> Stated goal: Please report each line of the entries below that contains the string "circle". Case counts.

> Data for processing:
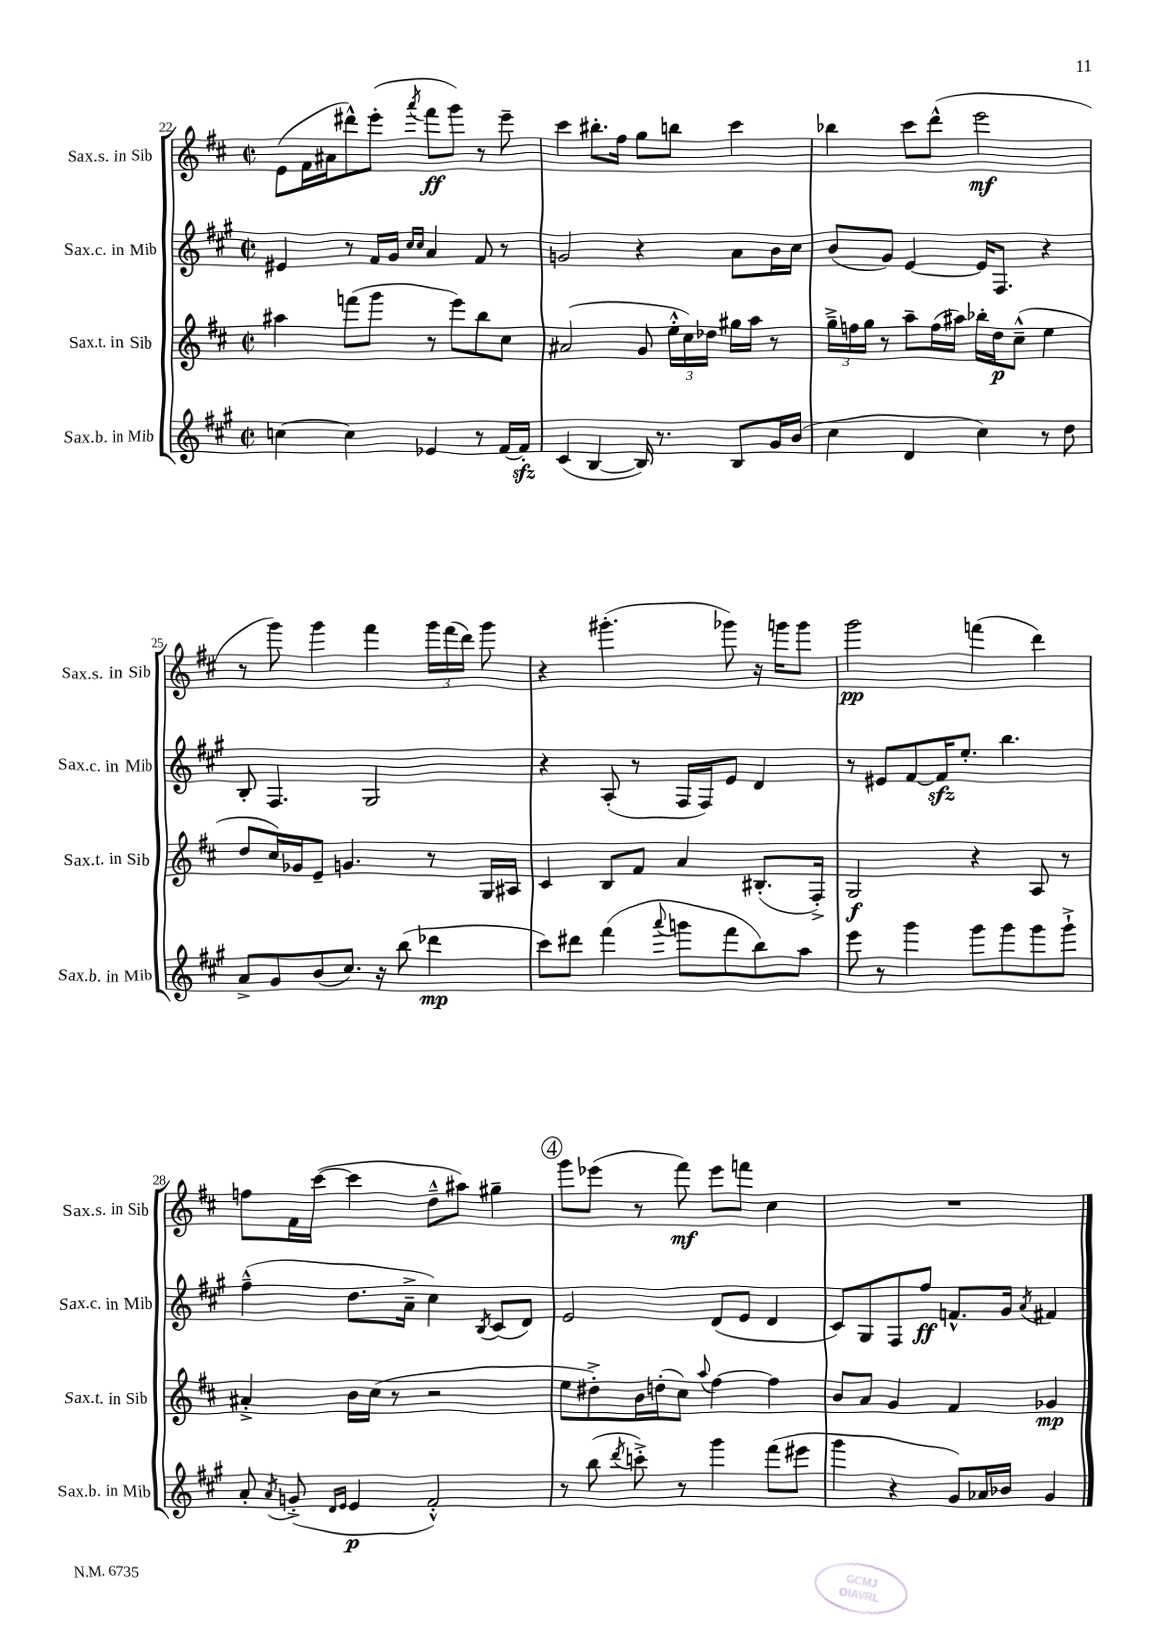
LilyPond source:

<<
\new StaffGroup <<
\new Staff = "s0" \with { instrumentName = "Sax.s. in Sib" shortInstrumentName = "Sax.s. in Sib" } {
    \clef treble \key d \major \defaultTimeSignature \time 2/2
    \autoBeamOff e'8[( fis'16 ais'16 dis'''8-^) e'''8]-.( \acciaccatura { a'''8 } fis'''8[\ff g'''8]) r8 e'''8-- |
    cis'''4 bis''8.[-. fis''16] g''8[ b''8] cis'''4 |
    bes''4 cis'''8[ d'''8]-^( e'''2\mf |
    r8 g'''8) g'''4 fis'''4 \tuplet 3/2 { g'''16[ fis'''16( d'''16]) } g'''8 |
    r4 gis'''4.-.( ges'''8) r16 g'''16[ g'''8] |
    g'''2\pp f'''4( d'''4) |
    f''8[ fis'16 cis'''16]~( cis'''4 d''8[---^ ais''8]) gis''4-- |
    \mark \markup { \circle "4" } g'''8[ ees'''8]( r8 fis'''8\mf) ees'''8[ f'''8] cis''4 |
    R1 \bar "|." |
}
\new Staff = "s1" \with { instrumentName = "Sax.c. in Mib" shortInstrumentName = "Sax.c. in Mib" } {
    \clef treble \key a \major \defaultTimeSignature \time 2/2
    \autoBeamOff eis'4 r8 fis'16[ gis'16] \grace { cis''16[ cis''16] } a'4 fis'8 r8 |
    g'2 r4 a'8[ b'16 cis''16] |
    b'8[( gis'8]) e'4~ e'16[ fis8.] r4 |
    b8-. fis4. gis2 |
    r4 a8-.( r8 fis16[ fis16) e'8] d'4 |
    r8 eis'8[ fis'8~ fis'16\sfz e''8.]-. b''4. |
    fis''4---^( d''8.[ a'16]---> cis''4) \acciaccatura { b8 } cis'8[( d'8]) |
    \mark \markup { \circle "4" } e'2 d'8[( e'8] d'4 |
    cis'8[) gis8 fis8 fis''8]\ff f'8.[-^ gis'16] \acciaccatura { a'8 } fis'4 \bar "|." |
}
\new Staff = "s2" \with { instrumentName = "Sax.t. in Sib" shortInstrumentName = "Sax.t. in Sib" } {
    \clef treble \key d \major \defaultTimeSignature \time 2/2
    \autoBeamOff ais''4 f'''8[( g'''8] r8 e'''8[) b''8 cis''8] |
    ais'2( g'8 \tuplet 3/2 { e''16[-.-^ cis''16) des''16] } gis''16[ a''16] r8 |
    \tuplet 3/2 { g''16[---> f''16 g''16] } r8 a''8[-- f''16( ais''16]) bes''16[-. d''16\p cis''8]---^( e''4 |
    d''8[ cis''16) ges'16 e'8]-- g'4. r8 g16[ ais16] |
    cis'4 b8[ fis'8] a'4 bis8.[-.( fis16]-.->) |
    g2\f r4 a8 r8 |
    ais'4-.-> b'16[ cis''16]( r8 r2 |
    \mark \markup { \circle "4" } e''8[ dis''8-.->) b'16 d''16-.( cis''8]) \appoggiatura { a''8 } fis''4~ fis''4 |
    b'8[ a'8] g'4 fis'4 ges'4\mp \bar "|." |
}
\new Staff = "s3" \with { instrumentName = "Sax.b. in Mib" shortInstrumentName = "Sax.b. in Mib" } {
    \clef treble \key a \major \defaultTimeSignature \time 2/2
    \autoBeamOff c''4~ c''4 ees'4 r8 fis'16[~ fis'16]-.\sfz |
    cis'4( b4~ b16) r8. b8[ gis'16 b'16]( |
    cis''4 d'4 cis''4) r8 d''8 |
    a'8[-> gis'8 b'8( cis''8.]) r16 b''8( des'''4\mp |
    cis'''8[) dis'''8] fis'''4( \appoggiatura { a'''8 } g'''8[ fis'''8 b''8) a''8] |
    e'''8 r8 gis'''4 gis'''8[ gis'''8 gis'''8 gis'''8]-!-> |
    a'8-. \acciaccatura { a'8 } g'8-.->( \grace { d'16[ e'16] } e'4\p fis'2-.-^) |
    \mark \markup { \circle "4" } r8 b''8( \acciaccatura { d'''8 } c'''8-.->) r8 gis'''4 fis'''8[( eis'''8] |
    gis'''4 r4 gis'8[) aes'16 bes'16] gis'4 \bar "|." |
}
>>
>>
\layout { \context { \Score currentBarNumber = #22 } }
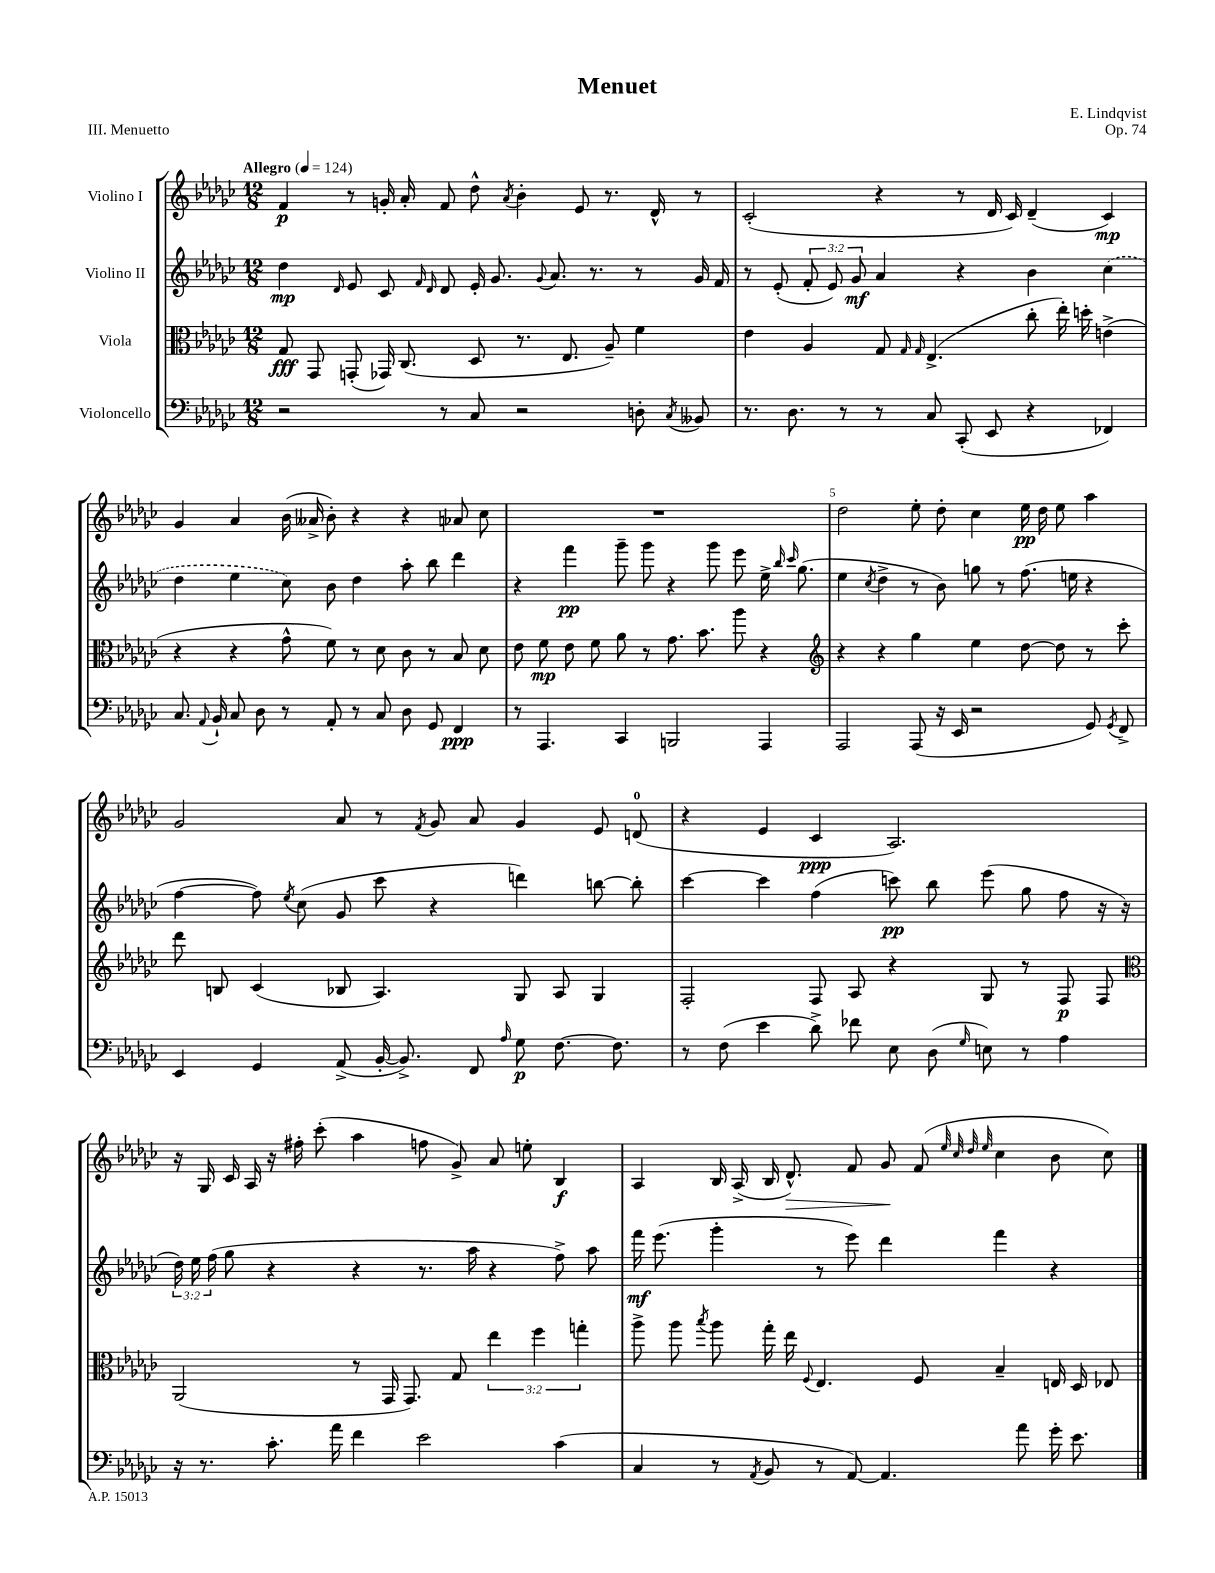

> Completed exercise:
    \mark \markup { \circle "4" } g'''8[ ees'''8]( r8 fis'''8\mf) ees'''8[ f'''8] cis''4 |
    \mark \markup { \circle "4" } e'2 d'8[( e'8] d'4 |
    \mark \markup { \circle "4" } e''8[ dis''8-.->) b'16 d''16-.( cis''8]) \appoggiatura { a''8 } fis''4~ fis''4 |
    \mark \markup { \circle "4" } r8 b''8( \acciaccatura { d'''8 } c'''8-.->) r8 gis'''4 fis'''8[( eis'''8] |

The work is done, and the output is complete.